Extracted material
((

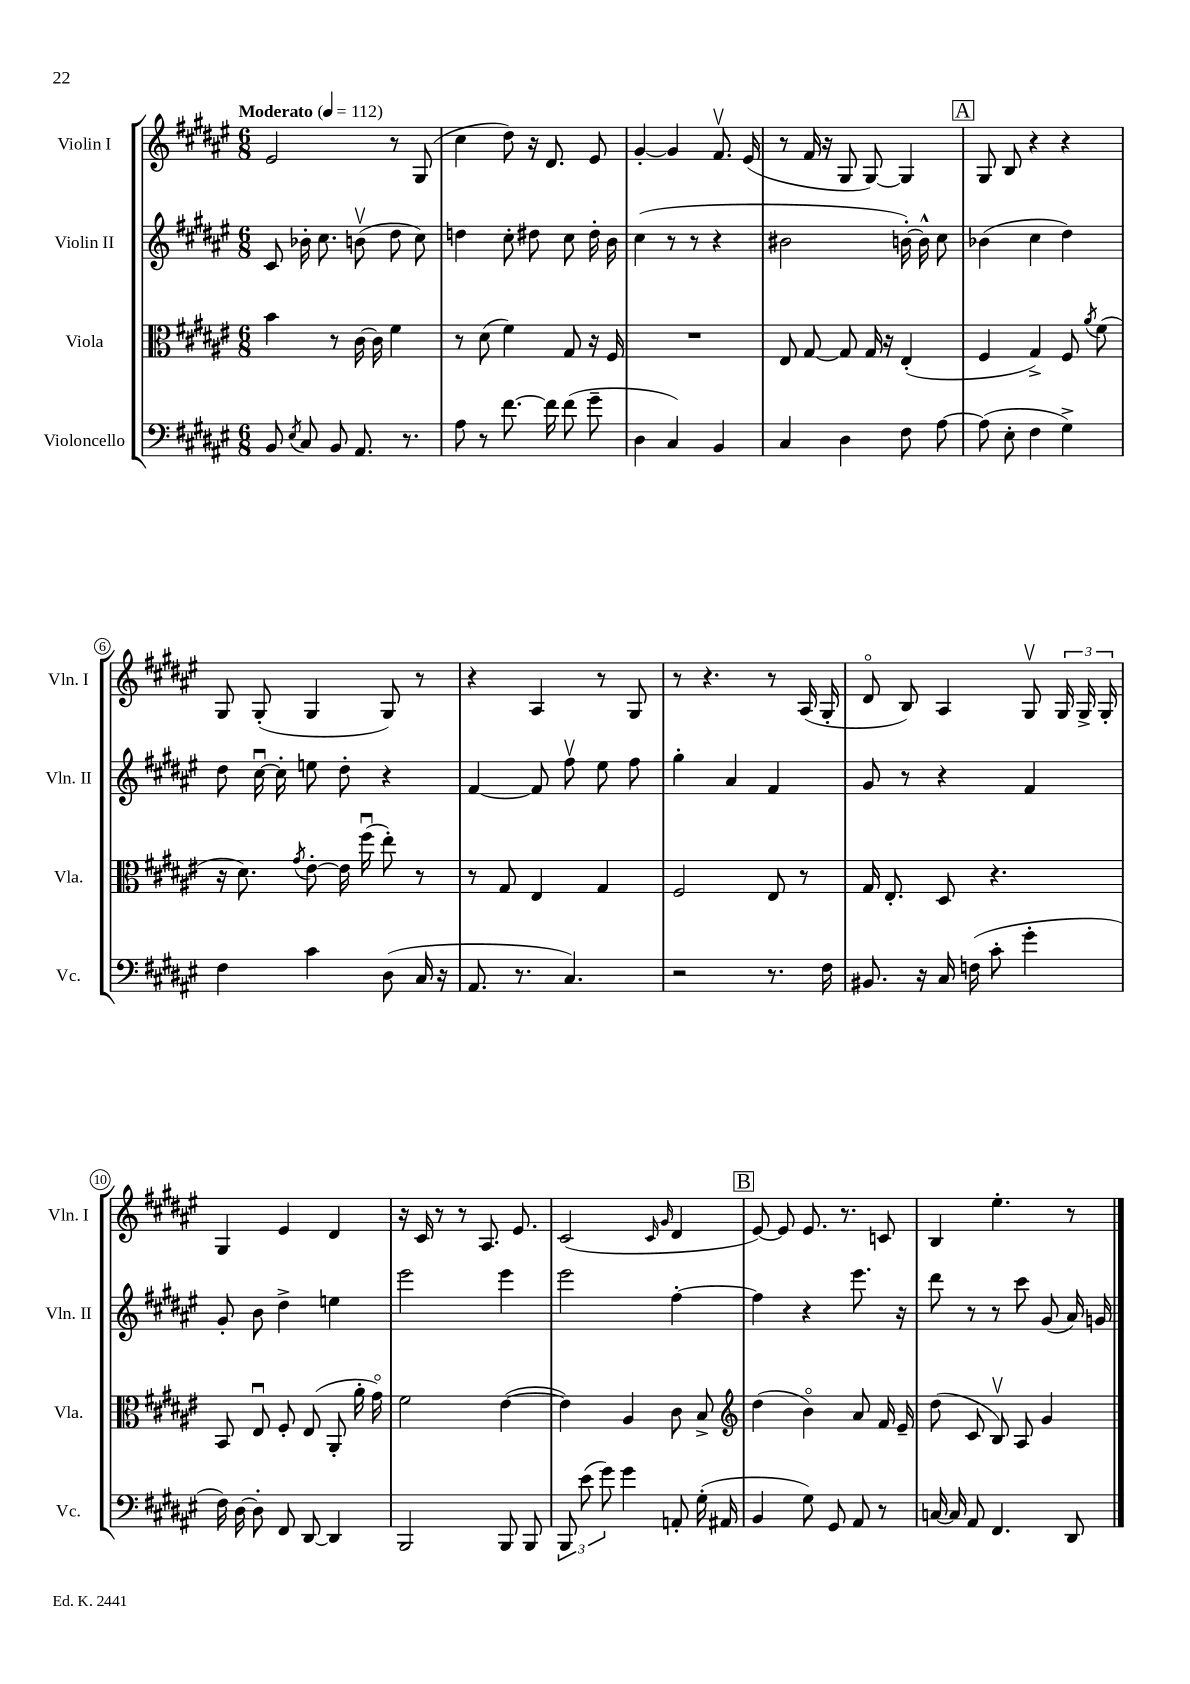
<<
\new StaffGroup <<
\new Staff = "s0" \with { instrumentName = "Violin I" shortInstrumentName = "Vln. I" } {
    \clef treble \key fis \major \numericTimeSignature \time 6/8 \tempo "Moderato" 4 = 112
    \autoBeamOff eis'2 r8 gis8( |
    cis''4 dis''8) r16 dis'8. eis'8 |
    gis'4~-. gis'4 fis'8.\upbow eis'16( |
    r8 fis'16 r16 gis8 gis8~) gis4 |
    \mark \markup { \box "A" } gis8 b8 r4 r4 |
    gis8 gis8-.( gis4 gis8) r8 |
    r4 ais4 r8 gis8 |
    r8 r4. r8 ais16( gis16-. |
    dis'8\flageolet b8) ais4 gis8\upbow \tuplet 3/2 { gis16 gis16-> gis16-. } |
    gis4 eis'4 dis'4 |
    r16 cis'16 r8 r8 ais8. eis'8. |
    cis'2( \grace { cis'16 gis'16 } dis'4 |
    \mark \markup { \box "B" } eis'8~) eis'8 eis'8. r8. c'8 |
    b4 eis''4.-. r8 \bar "|." |
}
\new Staff = "s1" \with { instrumentName = "Violin II" shortInstrumentName = "Vln. II" } {
    \clef treble \key fis \major \numericTimeSignature \time 6/8
    \autoBeamOff cis'8 bes'16-. cis''8. b'8\upbow( dis''8 cis''8) |
    d''4 cis''8-. dis''8 cis''8 dis''16-. b'16 |
    cis''4( r8 r8 r4 |
    bis'2 b'16~-.) b'16-^ cis''8 |
    \mark \markup { \box "A" } bes'4( cis''4 dis''4) |
    dis''8 cis''16~\downbow cis''16-. e''8 dis''8-. r4 |
    fis'4~ fis'8 fis''8\upbow eis''8 fis''8 |
    gis''4-. ais'4 fis'4 |
    gis'8 r8 r4 fis'4 |
    gis'8-. b'8 dis''4-> e''4 |
    eis'''2 eis'''4 |
    eis'''2 fis''4~-. |
    \mark \markup { \box "B" } fis''4 r4 eis'''8. r16 |
    dis'''8 r8 r8 cis'''8 gis'8( ais'16) g'16 \bar "|." |
}
\new Staff = "s2" \with { instrumentName = "Viola" shortInstrumentName = "Vla." } {
    \clef alto \key fis \major \numericTimeSignature \time 6/8
    \autoBeamOff b'4 r8 cis'16~ cis'16 fis'4 |
    r8 dis'8( fis'4) gis8 r16 fis16 |
    R2. |
    eis8 gis8~ gis8 gis16 r16 eis4-.( |
    \mark \markup { \box "A" } fis4 gis4->) fis8 \acciaccatura { ais'8 } fis'8( |
    r16 dis'8.) \acciaccatura { gis'8 } eis'8~-. eis'16 fis''16\downbow( eis''8-.) r8 |
    r8 gis8 eis4 gis4 |
    fis2 eis8 r8 |
    gis16 eis8.-. dis8 r4. |
    b,8 eis8\downbow fis8-. eis8( ais,8-. ais'16-. gis'16\flageolet) |
    fis'2 eis'4~( |
    eis'4) ais4 cis'8 b8-> |
    \mark \markup { \box "B" } \clef treble dis''4( b'4\flageolet) ais'8 fis'16 eis'16-- |
    dis''8( cis'8 b8\upbow) ais8 gis'4 \bar "|." |
}
\new Staff = "s3" \with { instrumentName = "Violoncello" shortInstrumentName = "Vc." } {
    \clef bass \key fis \major \numericTimeSignature \time 6/8
    \autoBeamOff b,8 \acciaccatura { eis8 } cis8 b,8 ais,8. r8. |
    ais8 r8 fis'8.~ fis'16 fis'8( gis'8-- |
    dis4 cis4) b,4 |
    cis4 dis4 fis8 ais8~ |
    \mark \markup { \box "A" } ais8( eis8-. fis4 gis4->) |
    fis4 cis'4 dis8( cis16 r16 |
    ais,8. r8. cis4.) |
    r2 r8. fis16 |
    bis,8. r16 cis16 f16( cis'8-. gis'4-. |
    fis16) dis16~ dis8-. fis,8 dis,8~ dis,4 |
    b,,2 b,,8 b,,8 |
    \tuplet 3/2 { b,,8 eis'8( gis'8) } gis'4 a,8-. gis16-.( ais,16 |
    \mark \markup { \box "B" } b,4 gis8) gis,8 ais,8 r8 |
    c16~ c16 ais,8 fis,4. dis,8 \bar "|." |
}
>>
>>
\layout { \context { \Score \override BarNumber.stencil = #(make-stencil-circler 0.1 0.3 ly:text-interface::print) } }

))

State how many lines in the material above contain the string "shortInstrumentName", matching case exactly, and give only the number.

4